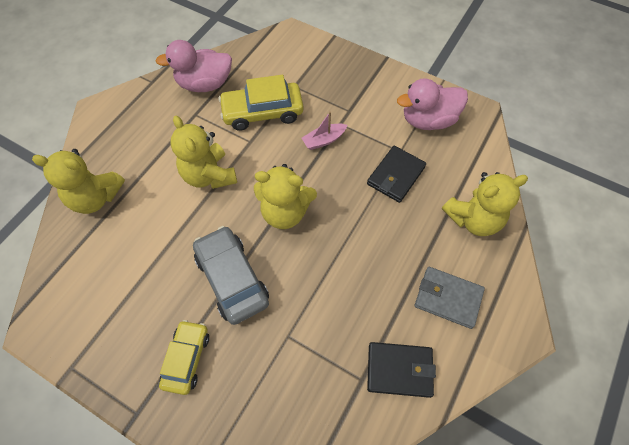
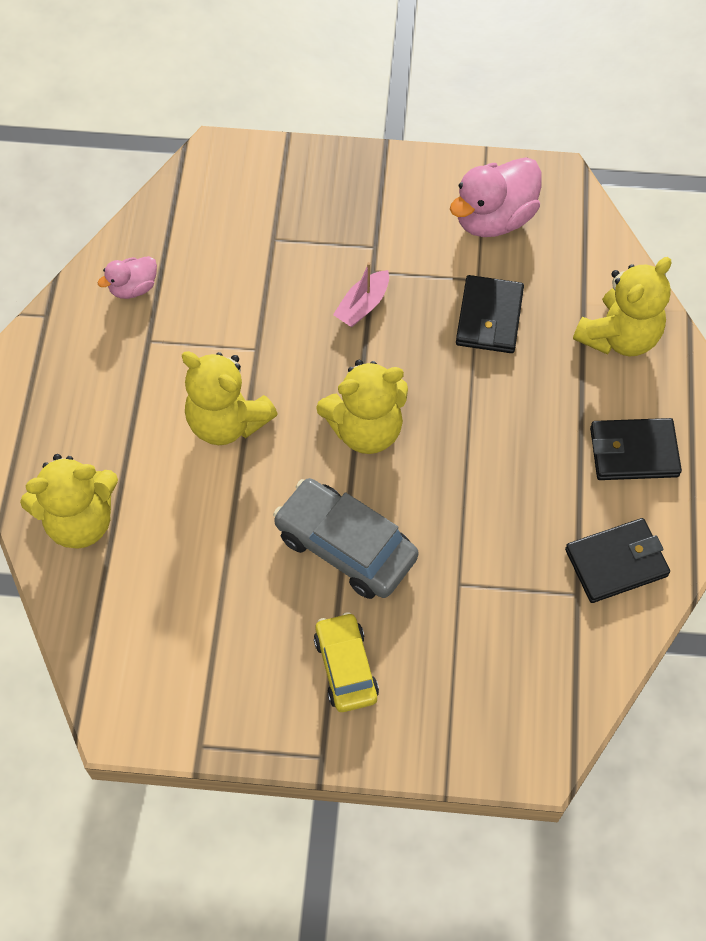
camera: 25 degrees left, 0 degrees up
pink duck [156,40,232,92] -> pink duck [97,256,157,299], size x0.54
yellow car [218,75,304,131] -> none
grey wallet [415,267,485,329] -> black wallet [590,418,682,480]

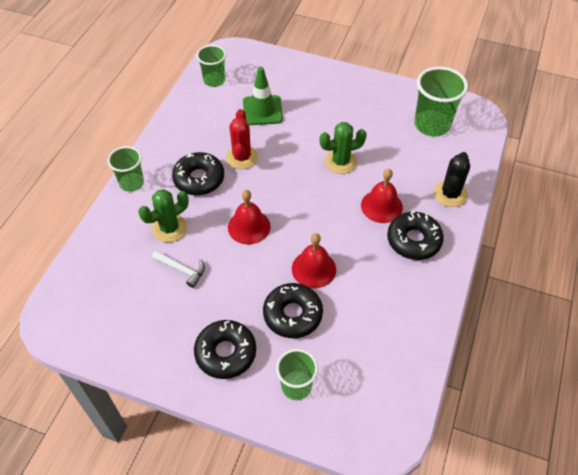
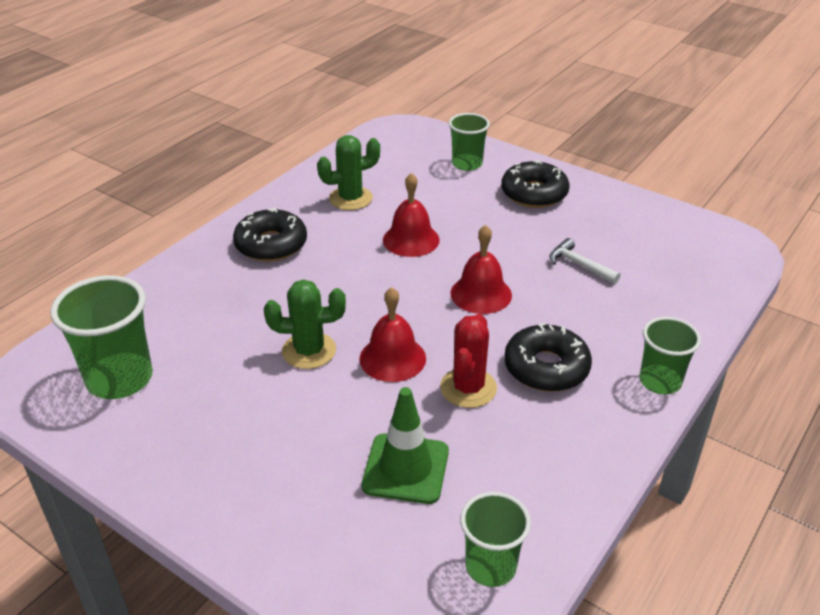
camera: 165 degrees left, 15 degrees down
green cactus [138,189,189,242] -> green cactus moved to [317,135,380,210]
black donut [263,283,323,338] -> none
red bell [361,169,403,223] -> red bell moved to [359,287,426,382]
black cactus [434,152,470,207] -> none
____________________
▸ Problem: Minus its pictures, the full listing should be copied verbatim.

▸ Solution for this task:
camera: 25 degrees left, 0 degrees up
pink duck [156,40,232,92] -> pink duck [97,256,157,299], size x0.54
yellow car [218,75,304,131] -> none
grey wallet [415,267,485,329] -> black wallet [590,418,682,480]

camera: 165 degrees left, 15 degrees down
green cactus [138,189,189,242] -> green cactus moved to [317,135,380,210]
black donut [263,283,323,338] -> none
red bell [361,169,403,223] -> red bell moved to [359,287,426,382]
black cactus [434,152,470,207] -> none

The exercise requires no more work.